| Material supplied |

--- START ---

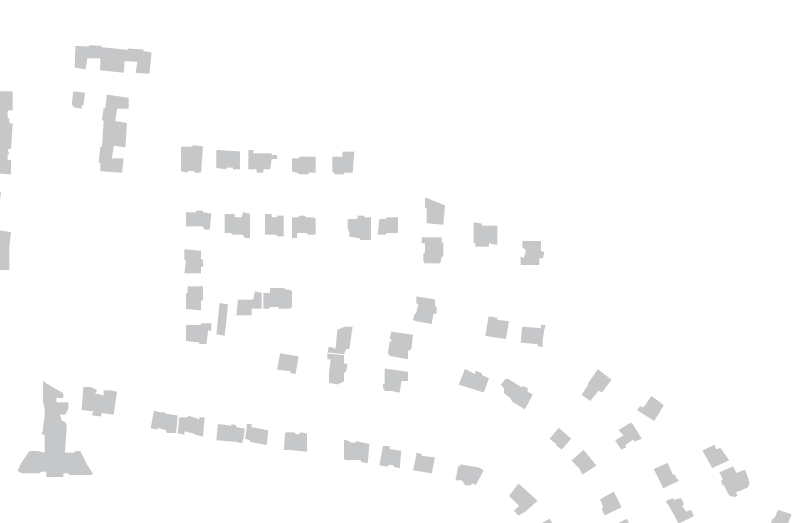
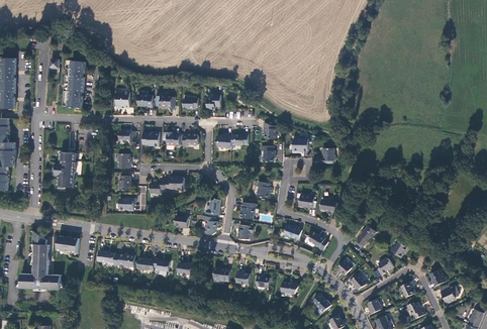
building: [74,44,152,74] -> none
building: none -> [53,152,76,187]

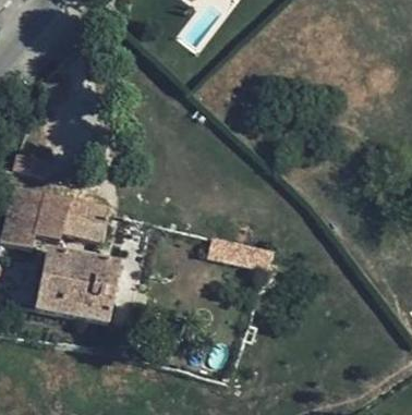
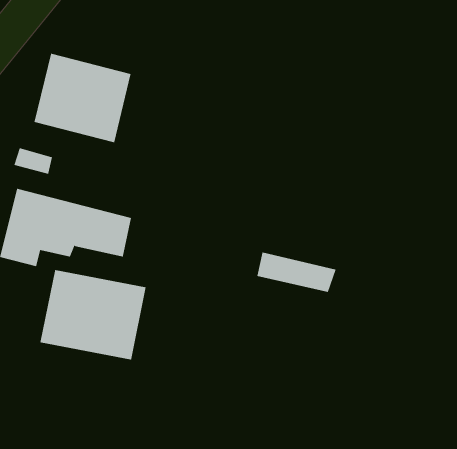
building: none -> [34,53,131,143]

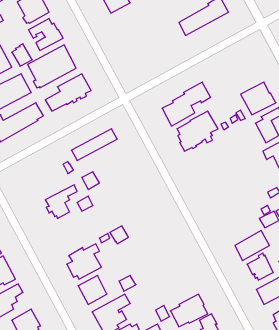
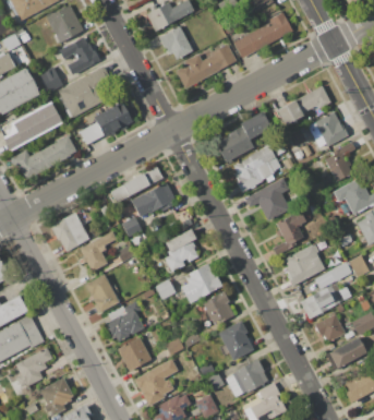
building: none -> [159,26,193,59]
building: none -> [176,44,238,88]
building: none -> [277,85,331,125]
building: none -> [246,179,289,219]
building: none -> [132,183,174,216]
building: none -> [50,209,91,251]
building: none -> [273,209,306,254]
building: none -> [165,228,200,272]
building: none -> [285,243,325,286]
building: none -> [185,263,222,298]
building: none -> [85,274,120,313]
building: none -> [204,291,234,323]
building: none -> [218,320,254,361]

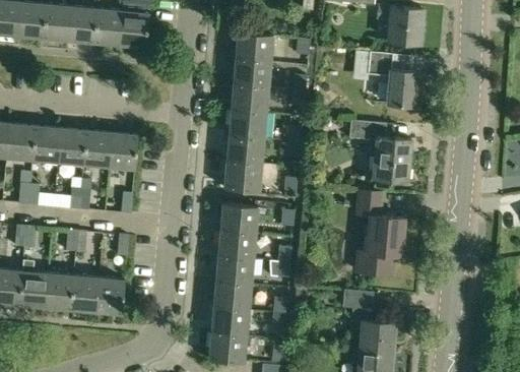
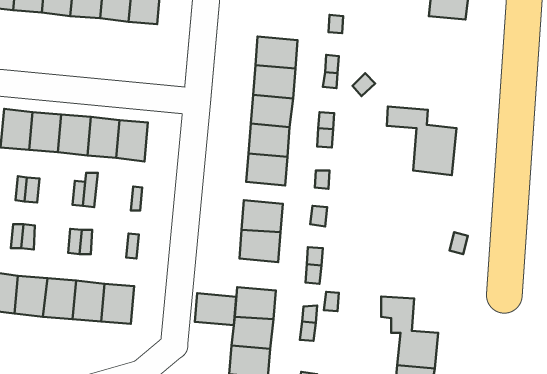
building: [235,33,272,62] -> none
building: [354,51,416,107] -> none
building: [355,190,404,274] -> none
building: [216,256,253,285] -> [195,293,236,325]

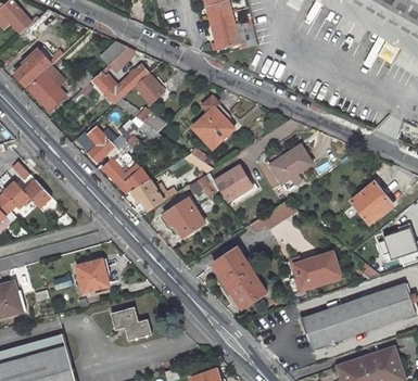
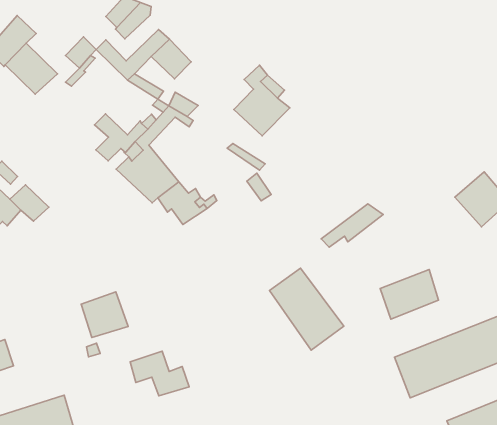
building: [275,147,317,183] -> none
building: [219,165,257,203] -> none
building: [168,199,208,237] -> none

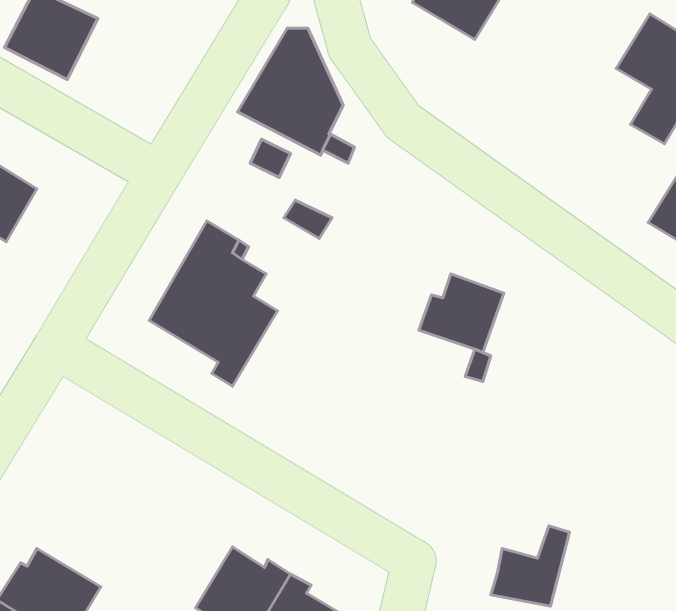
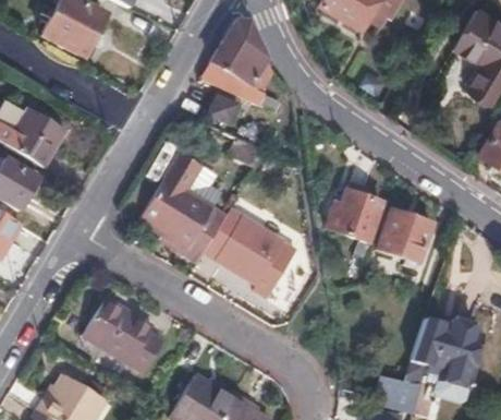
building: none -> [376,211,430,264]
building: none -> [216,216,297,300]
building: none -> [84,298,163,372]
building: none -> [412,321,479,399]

--- END ---
--- START ---

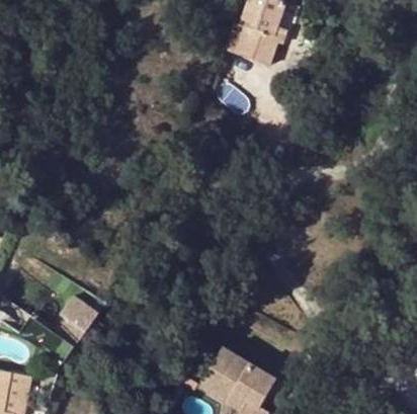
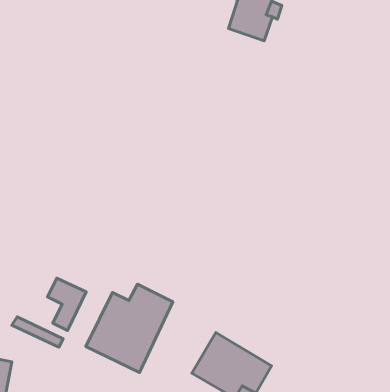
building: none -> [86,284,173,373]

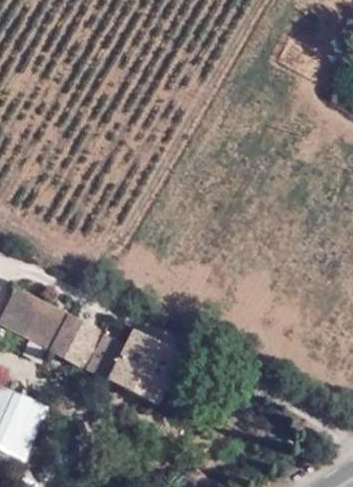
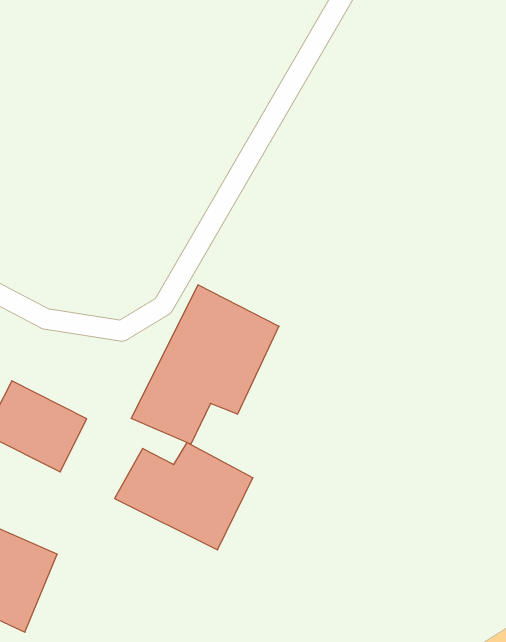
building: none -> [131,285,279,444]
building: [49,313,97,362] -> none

--- END ---
--- START ---

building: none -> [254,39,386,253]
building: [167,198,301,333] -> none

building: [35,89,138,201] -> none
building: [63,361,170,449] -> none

--- END ---

| What you should do |
Your answer should be the lines above, word for word, from the line with "building: [74,44,152,74] -> none" through the line with "building: none -> [132,183,174,216]", minus the pictures.

| Exercise output |
building: [74,44,152,74] -> none
building: none -> [53,152,76,187]

building: none -> [34,53,131,143]

building: none -> [159,26,193,59]
building: none -> [176,44,238,88]
building: none -> [277,85,331,125]
building: none -> [246,179,289,219]
building: none -> [132,183,174,216]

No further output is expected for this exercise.